→ **THE TASK**: Transcribe the listing below only from the line with "lightbulb/dark brown [674,346]" up to and including the line with "skittle/dark brown [355,134]".

→ **RECORDS TO PROCESS**:

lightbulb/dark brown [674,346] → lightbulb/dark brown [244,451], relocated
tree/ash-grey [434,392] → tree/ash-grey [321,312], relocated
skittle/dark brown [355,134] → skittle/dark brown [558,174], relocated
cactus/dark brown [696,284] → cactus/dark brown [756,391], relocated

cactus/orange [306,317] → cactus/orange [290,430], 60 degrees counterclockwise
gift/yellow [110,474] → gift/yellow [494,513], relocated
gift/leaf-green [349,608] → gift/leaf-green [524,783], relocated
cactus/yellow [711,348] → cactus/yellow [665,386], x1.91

...

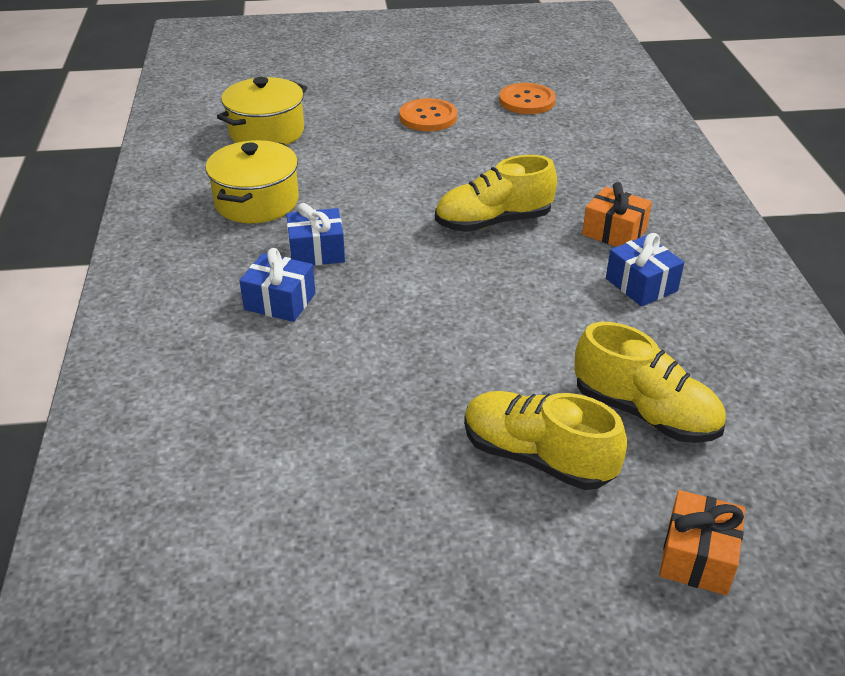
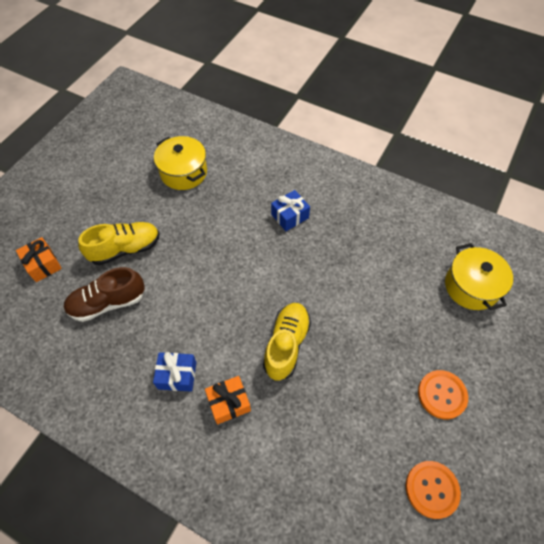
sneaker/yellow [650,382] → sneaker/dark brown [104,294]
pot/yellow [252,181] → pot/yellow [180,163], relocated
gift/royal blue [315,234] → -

→ **ANSWER SECTION**:
lightbulb/dark brown [674,346] → lightbulb/dark brown [244,451], relocated
tree/ash-grey [434,392] → tree/ash-grey [321,312], relocated
skittle/dark brown [355,134] → skittle/dark brown [558,174], relocated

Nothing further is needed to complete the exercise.